WORK TO BE COMPLETED >>
Would you please set down, word for word, the lines from the one with "KEYS pin K1: D18 -> RX0" through the final line of the data below, omitting any pictures?

(Recorded data)
-------------------------

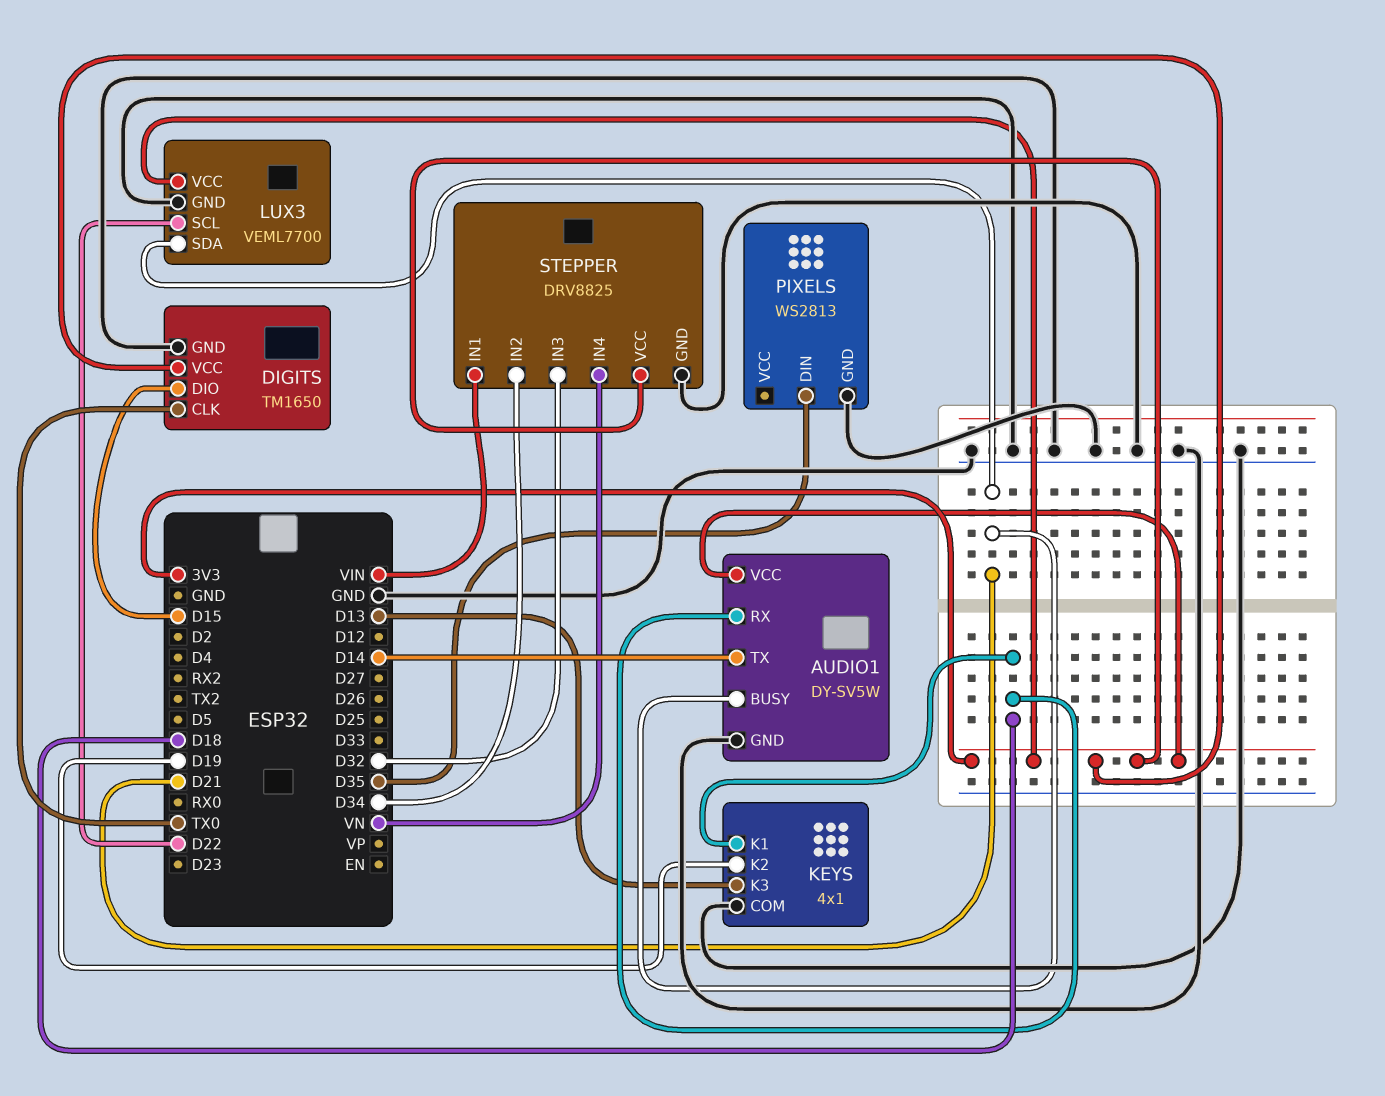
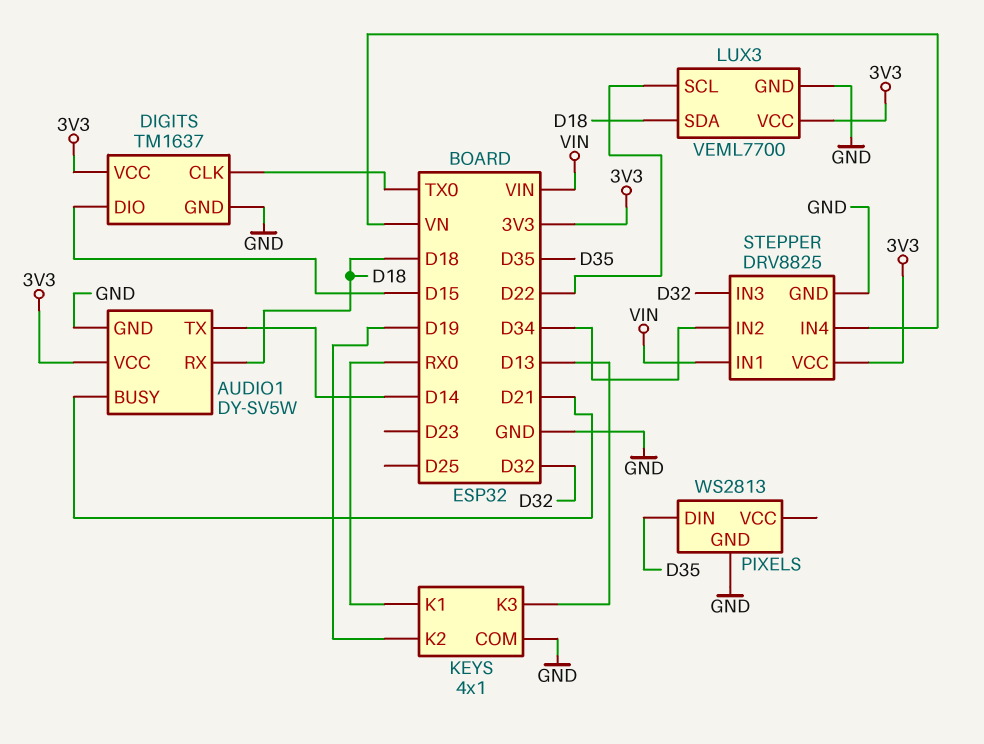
DIGITS: TM1650 -> TM1637
KEYS pin K1: D18 -> RX0
LUX3 pin SDA: D21 -> D18

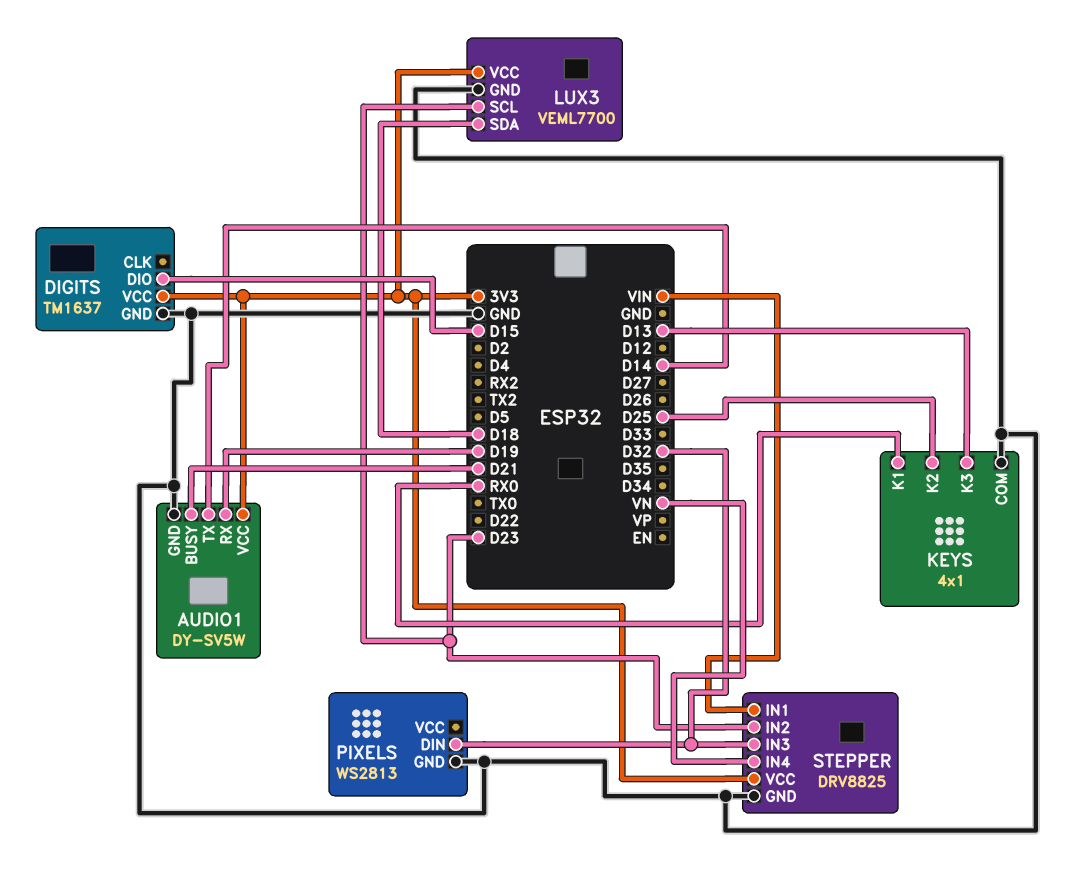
AUDIO1 pin RX: D18 -> D19
DIGITS pin CLK: TX0 -> none
KEYS pin K2: D19 -> D25
LUX3 pin SCL: D22 -> D23
PIXELS pin DIN: D35 -> D32
STEPPER pin IN2: D34 -> D23

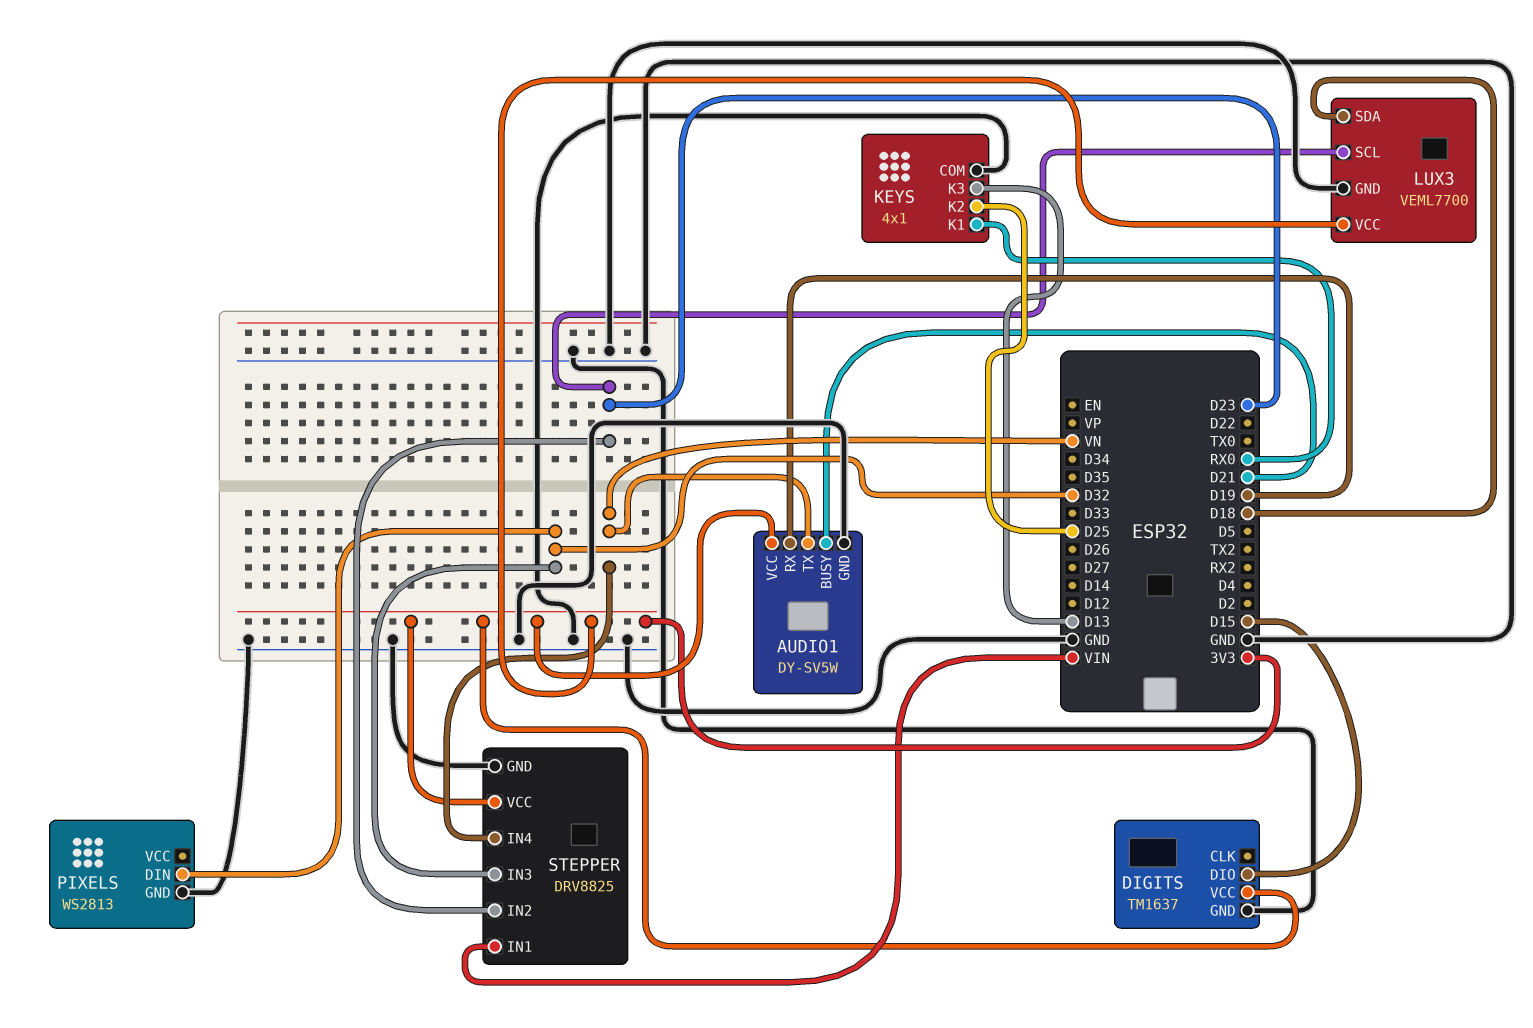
AUDIO1 pin TX: D14 -> VN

-------------------------

EXERCISE SOLUTION >>
KEYS pin K1: D18 -> RX0
LUX3 pin SDA: D21 -> D18

AUDIO1 pin RX: D18 -> D19
DIGITS pin CLK: TX0 -> none
KEYS pin K2: D19 -> D25
LUX3 pin SCL: D22 -> D23
PIXELS pin DIN: D35 -> D32
STEPPER pin IN2: D34 -> D23

AUDIO1 pin TX: D14 -> VN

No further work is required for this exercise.